◆ WHAT THE EXERCISE ASKS ◆
Below this sentence is a listing; return exactly its lines from the one with "R4: 100k (SIG4, SIG26) -> 100k (GND, SIG4)" to the one with "IC47: buffer 74HC125", both kept, and nothing more.
DATA FOR THE TASK Start Marker
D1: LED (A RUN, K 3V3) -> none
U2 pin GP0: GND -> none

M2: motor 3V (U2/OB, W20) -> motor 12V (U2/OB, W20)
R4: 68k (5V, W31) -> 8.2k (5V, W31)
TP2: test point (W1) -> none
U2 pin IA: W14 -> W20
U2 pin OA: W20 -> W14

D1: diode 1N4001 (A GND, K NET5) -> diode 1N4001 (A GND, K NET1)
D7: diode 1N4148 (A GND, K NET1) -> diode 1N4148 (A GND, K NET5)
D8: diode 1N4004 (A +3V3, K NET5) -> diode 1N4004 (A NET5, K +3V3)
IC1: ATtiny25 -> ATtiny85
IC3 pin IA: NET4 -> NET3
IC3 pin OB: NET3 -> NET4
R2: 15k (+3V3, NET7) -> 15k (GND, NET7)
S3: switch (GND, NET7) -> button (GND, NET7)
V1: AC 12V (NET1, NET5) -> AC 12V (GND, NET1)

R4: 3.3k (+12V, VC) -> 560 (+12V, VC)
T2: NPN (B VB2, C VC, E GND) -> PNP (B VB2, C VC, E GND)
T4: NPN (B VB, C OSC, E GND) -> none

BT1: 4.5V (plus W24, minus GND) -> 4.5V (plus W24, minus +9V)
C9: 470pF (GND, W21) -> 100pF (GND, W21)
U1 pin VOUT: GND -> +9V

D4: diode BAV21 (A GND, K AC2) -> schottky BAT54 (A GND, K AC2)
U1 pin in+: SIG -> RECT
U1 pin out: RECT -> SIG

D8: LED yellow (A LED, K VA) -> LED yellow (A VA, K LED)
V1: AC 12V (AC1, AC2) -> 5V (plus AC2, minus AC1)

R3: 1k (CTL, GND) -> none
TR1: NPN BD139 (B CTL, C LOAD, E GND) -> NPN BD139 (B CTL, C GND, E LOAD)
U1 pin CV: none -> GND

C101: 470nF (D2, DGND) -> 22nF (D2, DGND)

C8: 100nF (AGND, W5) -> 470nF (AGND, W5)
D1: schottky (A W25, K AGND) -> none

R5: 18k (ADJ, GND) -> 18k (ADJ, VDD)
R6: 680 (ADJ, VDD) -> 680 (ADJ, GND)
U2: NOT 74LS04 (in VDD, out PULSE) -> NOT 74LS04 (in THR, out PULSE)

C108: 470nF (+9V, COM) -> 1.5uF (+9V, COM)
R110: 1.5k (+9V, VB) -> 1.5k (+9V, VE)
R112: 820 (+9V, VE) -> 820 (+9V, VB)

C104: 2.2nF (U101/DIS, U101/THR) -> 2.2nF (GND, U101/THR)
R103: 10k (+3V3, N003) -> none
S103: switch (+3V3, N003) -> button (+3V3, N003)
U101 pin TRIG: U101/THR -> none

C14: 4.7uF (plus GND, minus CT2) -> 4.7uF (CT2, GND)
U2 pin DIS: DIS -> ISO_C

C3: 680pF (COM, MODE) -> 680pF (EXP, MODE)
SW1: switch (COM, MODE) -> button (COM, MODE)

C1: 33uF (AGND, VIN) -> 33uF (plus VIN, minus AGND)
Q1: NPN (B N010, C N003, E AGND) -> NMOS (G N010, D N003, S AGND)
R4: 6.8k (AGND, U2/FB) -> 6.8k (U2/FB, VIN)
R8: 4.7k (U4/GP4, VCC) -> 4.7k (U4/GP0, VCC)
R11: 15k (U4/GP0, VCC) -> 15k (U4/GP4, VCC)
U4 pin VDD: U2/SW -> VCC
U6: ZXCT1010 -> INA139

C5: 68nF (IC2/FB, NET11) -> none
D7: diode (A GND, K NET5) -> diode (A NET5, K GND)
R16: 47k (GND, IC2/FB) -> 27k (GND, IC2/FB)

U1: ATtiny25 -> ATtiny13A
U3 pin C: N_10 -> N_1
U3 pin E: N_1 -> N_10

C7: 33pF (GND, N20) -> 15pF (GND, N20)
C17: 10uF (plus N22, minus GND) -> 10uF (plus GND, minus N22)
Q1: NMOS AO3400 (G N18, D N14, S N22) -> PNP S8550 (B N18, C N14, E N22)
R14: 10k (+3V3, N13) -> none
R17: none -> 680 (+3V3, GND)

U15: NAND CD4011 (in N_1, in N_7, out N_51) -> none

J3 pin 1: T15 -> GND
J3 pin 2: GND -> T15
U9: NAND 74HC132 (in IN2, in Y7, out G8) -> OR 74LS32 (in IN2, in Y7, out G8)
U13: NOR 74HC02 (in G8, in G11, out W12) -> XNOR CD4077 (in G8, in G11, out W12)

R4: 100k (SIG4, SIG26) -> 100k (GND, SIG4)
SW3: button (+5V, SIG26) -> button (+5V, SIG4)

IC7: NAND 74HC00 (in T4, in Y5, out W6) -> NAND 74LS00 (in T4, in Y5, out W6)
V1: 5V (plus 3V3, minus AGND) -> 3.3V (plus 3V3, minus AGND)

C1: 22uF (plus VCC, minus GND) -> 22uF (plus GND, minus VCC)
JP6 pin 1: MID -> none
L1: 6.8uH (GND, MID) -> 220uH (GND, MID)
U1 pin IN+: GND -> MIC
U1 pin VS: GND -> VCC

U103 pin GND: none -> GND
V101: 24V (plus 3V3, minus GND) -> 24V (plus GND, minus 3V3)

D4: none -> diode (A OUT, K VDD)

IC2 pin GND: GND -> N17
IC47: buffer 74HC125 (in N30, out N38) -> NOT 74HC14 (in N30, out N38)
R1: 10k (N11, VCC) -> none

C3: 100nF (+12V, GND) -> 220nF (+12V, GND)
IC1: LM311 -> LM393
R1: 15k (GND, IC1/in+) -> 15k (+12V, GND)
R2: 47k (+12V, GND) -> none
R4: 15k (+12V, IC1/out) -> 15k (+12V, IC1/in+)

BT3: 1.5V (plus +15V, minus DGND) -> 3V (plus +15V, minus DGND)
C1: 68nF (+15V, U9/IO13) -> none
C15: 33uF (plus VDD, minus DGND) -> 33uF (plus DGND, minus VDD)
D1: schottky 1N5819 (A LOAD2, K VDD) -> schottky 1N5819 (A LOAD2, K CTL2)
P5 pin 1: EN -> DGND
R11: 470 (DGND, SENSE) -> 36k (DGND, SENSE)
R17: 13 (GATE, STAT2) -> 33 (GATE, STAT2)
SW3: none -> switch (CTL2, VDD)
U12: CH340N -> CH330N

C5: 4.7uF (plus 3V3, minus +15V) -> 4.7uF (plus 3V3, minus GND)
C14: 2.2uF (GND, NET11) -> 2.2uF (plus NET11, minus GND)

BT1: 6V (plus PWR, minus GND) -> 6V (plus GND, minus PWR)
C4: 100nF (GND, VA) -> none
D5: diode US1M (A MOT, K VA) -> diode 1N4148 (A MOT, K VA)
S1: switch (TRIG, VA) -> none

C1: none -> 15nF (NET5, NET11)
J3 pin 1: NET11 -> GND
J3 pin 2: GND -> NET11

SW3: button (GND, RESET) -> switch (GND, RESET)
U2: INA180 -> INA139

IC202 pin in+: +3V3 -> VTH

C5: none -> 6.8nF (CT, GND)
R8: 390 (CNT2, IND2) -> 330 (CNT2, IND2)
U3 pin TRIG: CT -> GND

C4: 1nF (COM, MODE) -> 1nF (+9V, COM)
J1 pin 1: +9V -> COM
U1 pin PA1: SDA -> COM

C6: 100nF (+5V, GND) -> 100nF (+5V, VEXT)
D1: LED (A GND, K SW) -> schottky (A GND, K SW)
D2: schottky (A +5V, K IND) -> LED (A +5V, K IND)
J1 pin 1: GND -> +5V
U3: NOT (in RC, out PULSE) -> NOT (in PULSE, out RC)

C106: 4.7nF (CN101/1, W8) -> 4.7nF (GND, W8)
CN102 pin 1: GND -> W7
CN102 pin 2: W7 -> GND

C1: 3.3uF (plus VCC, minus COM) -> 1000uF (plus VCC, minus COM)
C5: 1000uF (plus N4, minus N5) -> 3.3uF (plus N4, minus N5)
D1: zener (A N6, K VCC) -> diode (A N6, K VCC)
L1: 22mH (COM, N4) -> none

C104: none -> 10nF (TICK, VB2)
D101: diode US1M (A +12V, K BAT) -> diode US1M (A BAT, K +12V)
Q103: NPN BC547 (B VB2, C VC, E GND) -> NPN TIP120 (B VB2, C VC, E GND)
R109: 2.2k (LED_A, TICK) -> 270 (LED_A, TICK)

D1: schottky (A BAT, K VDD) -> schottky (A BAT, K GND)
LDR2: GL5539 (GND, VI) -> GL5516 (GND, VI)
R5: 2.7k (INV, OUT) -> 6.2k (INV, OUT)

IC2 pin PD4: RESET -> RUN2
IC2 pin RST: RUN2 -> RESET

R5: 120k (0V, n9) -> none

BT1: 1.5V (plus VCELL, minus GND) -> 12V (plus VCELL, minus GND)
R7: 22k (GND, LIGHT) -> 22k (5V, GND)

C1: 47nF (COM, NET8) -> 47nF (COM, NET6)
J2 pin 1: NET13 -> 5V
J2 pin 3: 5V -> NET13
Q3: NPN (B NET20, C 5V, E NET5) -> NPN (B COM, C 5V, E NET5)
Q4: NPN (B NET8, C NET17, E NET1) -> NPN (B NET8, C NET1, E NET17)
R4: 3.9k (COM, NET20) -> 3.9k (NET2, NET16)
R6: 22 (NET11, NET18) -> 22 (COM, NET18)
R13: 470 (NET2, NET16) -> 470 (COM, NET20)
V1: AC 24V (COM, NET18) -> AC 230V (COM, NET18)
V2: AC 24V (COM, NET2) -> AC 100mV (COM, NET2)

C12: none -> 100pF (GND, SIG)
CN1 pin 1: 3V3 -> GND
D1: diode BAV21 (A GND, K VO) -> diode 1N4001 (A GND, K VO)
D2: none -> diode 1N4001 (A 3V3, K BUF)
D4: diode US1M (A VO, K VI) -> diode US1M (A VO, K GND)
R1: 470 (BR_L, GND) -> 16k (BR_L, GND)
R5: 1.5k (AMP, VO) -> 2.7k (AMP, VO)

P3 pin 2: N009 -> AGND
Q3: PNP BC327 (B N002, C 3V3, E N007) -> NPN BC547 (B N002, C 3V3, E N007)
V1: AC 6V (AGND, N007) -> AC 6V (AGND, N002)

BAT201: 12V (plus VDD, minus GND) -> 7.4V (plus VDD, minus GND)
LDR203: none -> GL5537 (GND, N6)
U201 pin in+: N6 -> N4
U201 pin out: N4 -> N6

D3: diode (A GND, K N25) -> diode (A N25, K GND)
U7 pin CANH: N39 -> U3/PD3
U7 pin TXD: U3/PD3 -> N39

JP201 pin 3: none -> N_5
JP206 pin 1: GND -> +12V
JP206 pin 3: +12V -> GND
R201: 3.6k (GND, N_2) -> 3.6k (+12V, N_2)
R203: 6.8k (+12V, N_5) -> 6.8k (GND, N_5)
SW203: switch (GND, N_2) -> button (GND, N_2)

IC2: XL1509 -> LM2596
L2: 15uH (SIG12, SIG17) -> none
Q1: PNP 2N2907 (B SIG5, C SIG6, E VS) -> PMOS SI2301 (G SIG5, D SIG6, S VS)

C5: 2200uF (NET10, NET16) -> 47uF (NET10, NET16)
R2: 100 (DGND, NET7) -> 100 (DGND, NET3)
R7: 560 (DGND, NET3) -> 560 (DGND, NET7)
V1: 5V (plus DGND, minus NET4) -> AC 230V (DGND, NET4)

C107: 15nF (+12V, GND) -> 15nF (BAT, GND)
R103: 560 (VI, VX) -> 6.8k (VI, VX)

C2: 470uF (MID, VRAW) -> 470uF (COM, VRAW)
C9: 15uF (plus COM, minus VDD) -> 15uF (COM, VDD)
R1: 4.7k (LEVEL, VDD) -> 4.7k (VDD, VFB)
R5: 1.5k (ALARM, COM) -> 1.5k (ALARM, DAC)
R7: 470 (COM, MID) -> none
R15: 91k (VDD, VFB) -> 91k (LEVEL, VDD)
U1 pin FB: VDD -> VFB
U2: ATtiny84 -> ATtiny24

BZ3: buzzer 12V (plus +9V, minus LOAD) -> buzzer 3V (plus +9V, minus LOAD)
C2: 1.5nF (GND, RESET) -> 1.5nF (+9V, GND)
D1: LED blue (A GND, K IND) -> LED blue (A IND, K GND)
DATA FOR THE TASK End Marker
◆ RESULT OF THIS TASK ◆
R4: 100k (SIG4, SIG26) -> 100k (GND, SIG4)
SW3: button (+5V, SIG26) -> button (+5V, SIG4)

IC7: NAND 74HC00 (in T4, in Y5, out W6) -> NAND 74LS00 (in T4, in Y5, out W6)
V1: 5V (plus 3V3, minus AGND) -> 3.3V (plus 3V3, minus AGND)

C1: 22uF (plus VCC, minus GND) -> 22uF (plus GND, minus VCC)
JP6 pin 1: MID -> none
L1: 6.8uH (GND, MID) -> 220uH (GND, MID)
U1 pin IN+: GND -> MIC
U1 pin VS: GND -> VCC

U103 pin GND: none -> GND
V101: 24V (plus 3V3, minus GND) -> 24V (plus GND, minus 3V3)

D4: none -> diode (A OUT, K VDD)

IC2 pin GND: GND -> N17
IC47: buffer 74HC125 (in N30, out N38) -> NOT 74HC14 (in N30, out N38)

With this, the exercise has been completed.